Look for "C16: 680uF (OUT3, SPK) -> 680uF (OUT4, SPK)" in the entries below. Write out that line and all later lines exactly, ending with the final one.

Stored data entries:
[Start of section]
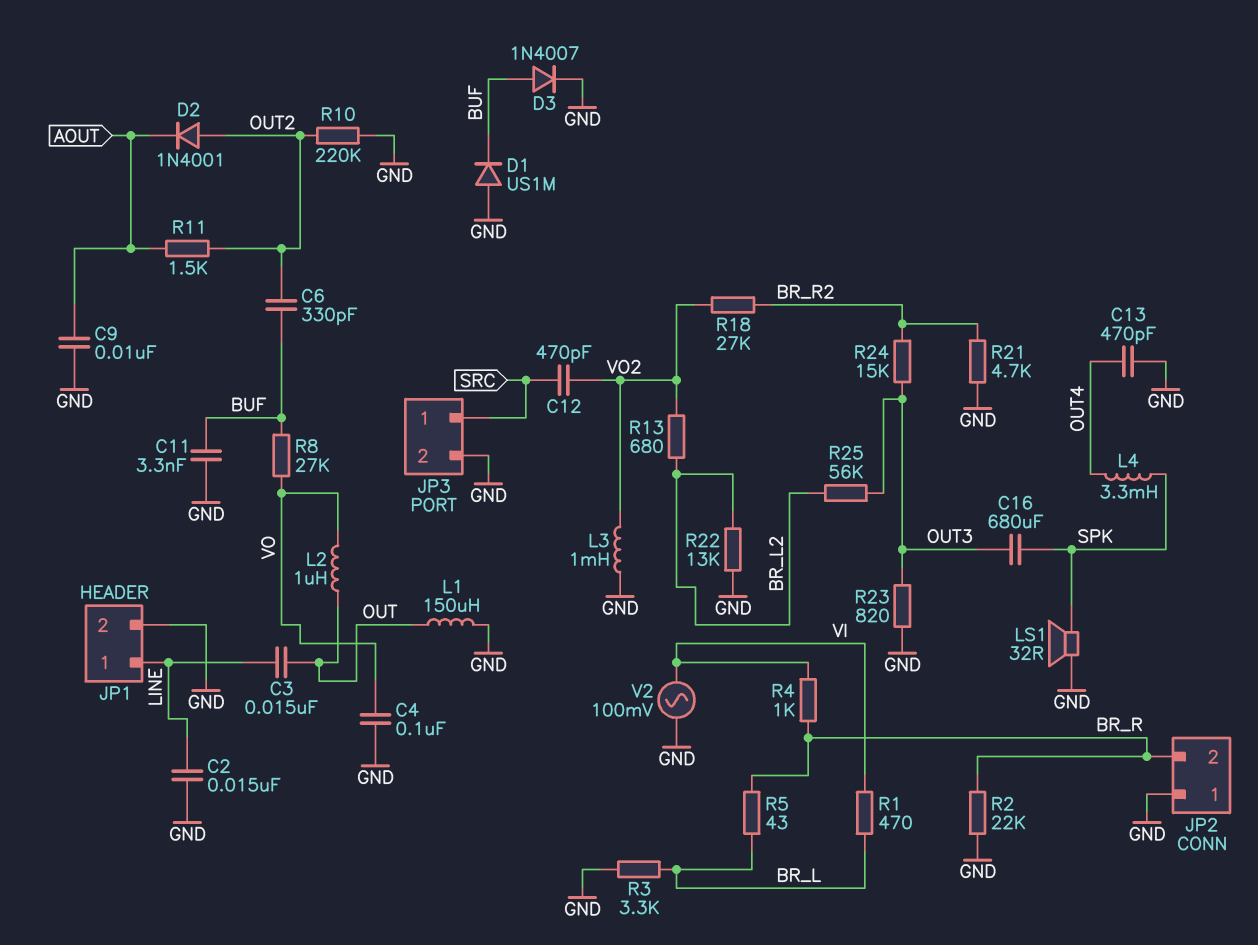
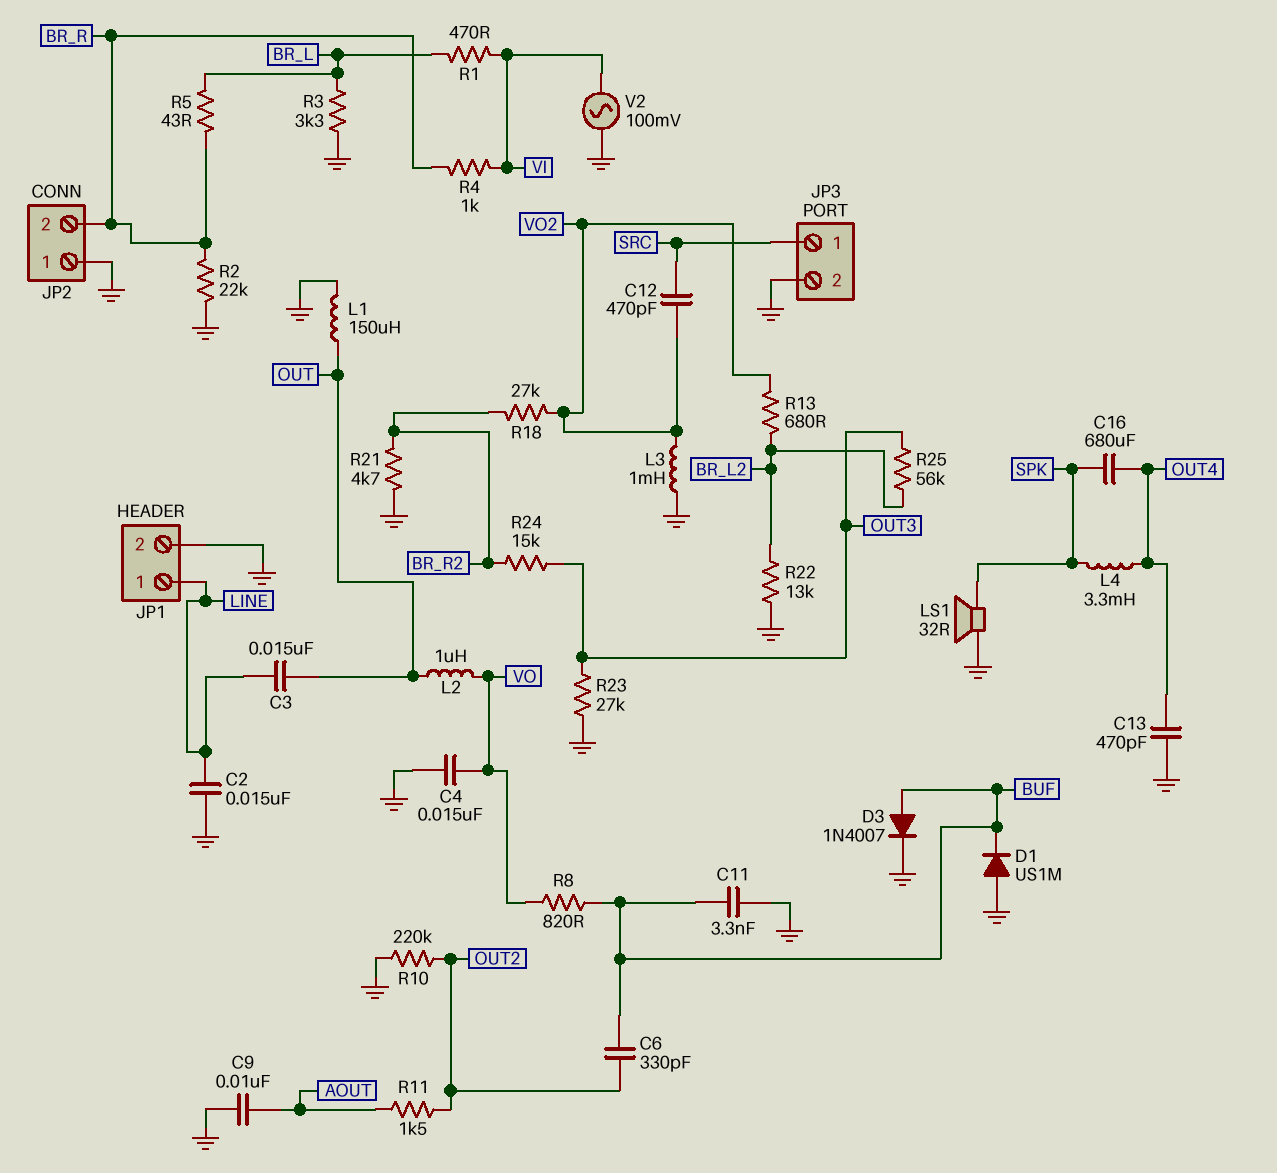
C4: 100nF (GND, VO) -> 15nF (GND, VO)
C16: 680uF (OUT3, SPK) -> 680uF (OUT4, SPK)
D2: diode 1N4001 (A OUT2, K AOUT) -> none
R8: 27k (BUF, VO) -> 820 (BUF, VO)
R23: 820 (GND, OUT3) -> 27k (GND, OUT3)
[End of section]
Written response ▸
C16: 680uF (OUT3, SPK) -> 680uF (OUT4, SPK)
D2: diode 1N4001 (A OUT2, K AOUT) -> none
R8: 27k (BUF, VO) -> 820 (BUF, VO)
R23: 820 (GND, OUT3) -> 27k (GND, OUT3)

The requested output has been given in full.